AIM ->
Pull out every line from the records below that tells how a shape moved or turned, and copy each one verbatim. Leave out the pictures.

EXERCISE MATERIALS ->
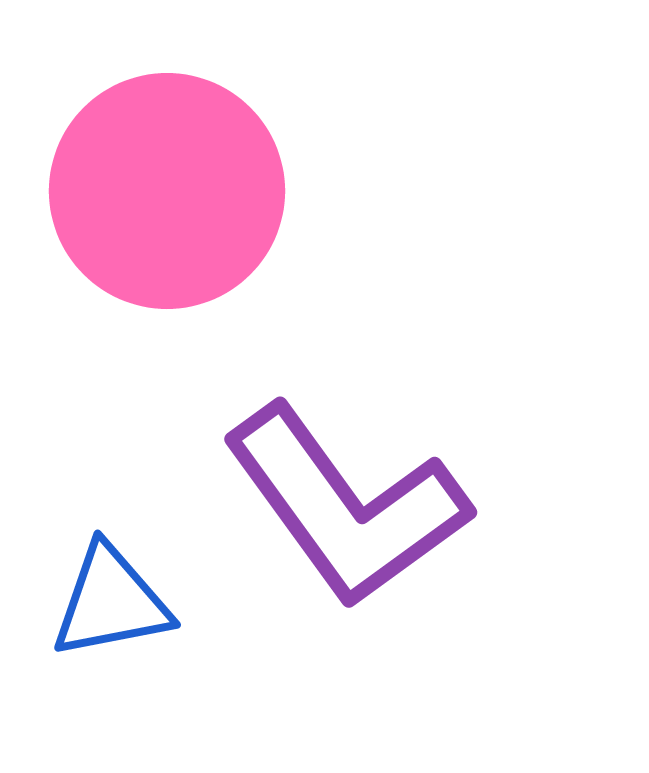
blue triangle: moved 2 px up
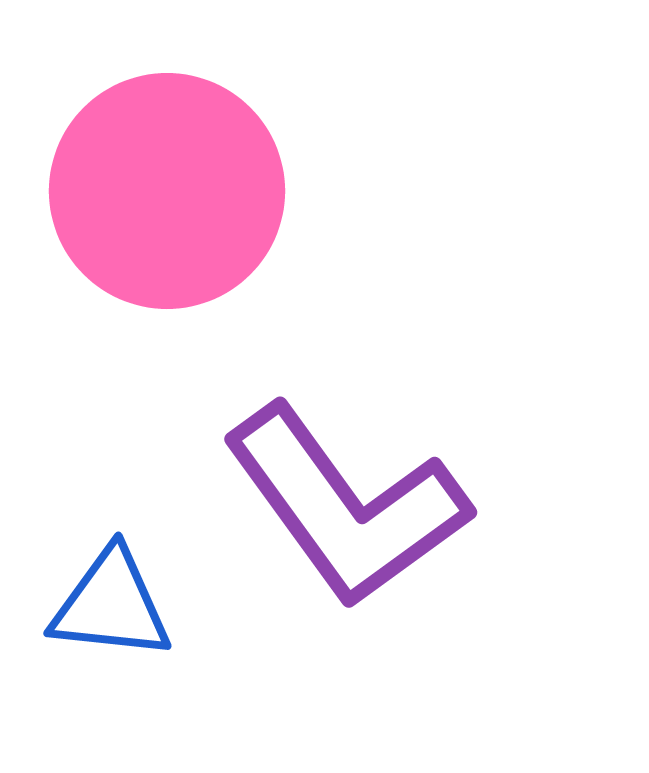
blue triangle: moved 3 px down; rotated 17 degrees clockwise
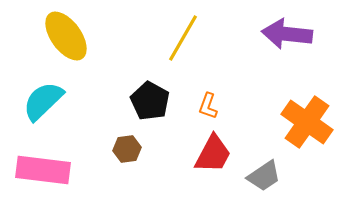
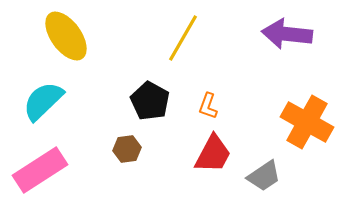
orange cross: rotated 6 degrees counterclockwise
pink rectangle: moved 3 px left; rotated 40 degrees counterclockwise
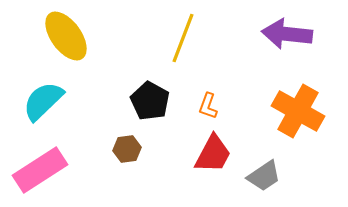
yellow line: rotated 9 degrees counterclockwise
orange cross: moved 9 px left, 11 px up
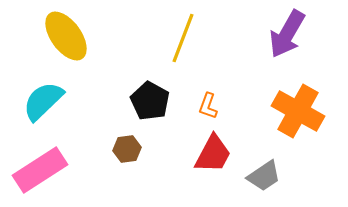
purple arrow: rotated 66 degrees counterclockwise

OUTPUT ->
blue triangle: moved 2 px up
blue triangle: moved 3 px down; rotated 17 degrees clockwise
orange cross: rotated 6 degrees counterclockwise
pink rectangle: moved 3 px left; rotated 40 degrees counterclockwise
yellow line: rotated 9 degrees counterclockwise
orange cross: moved 9 px left, 11 px up
purple arrow: rotated 66 degrees counterclockwise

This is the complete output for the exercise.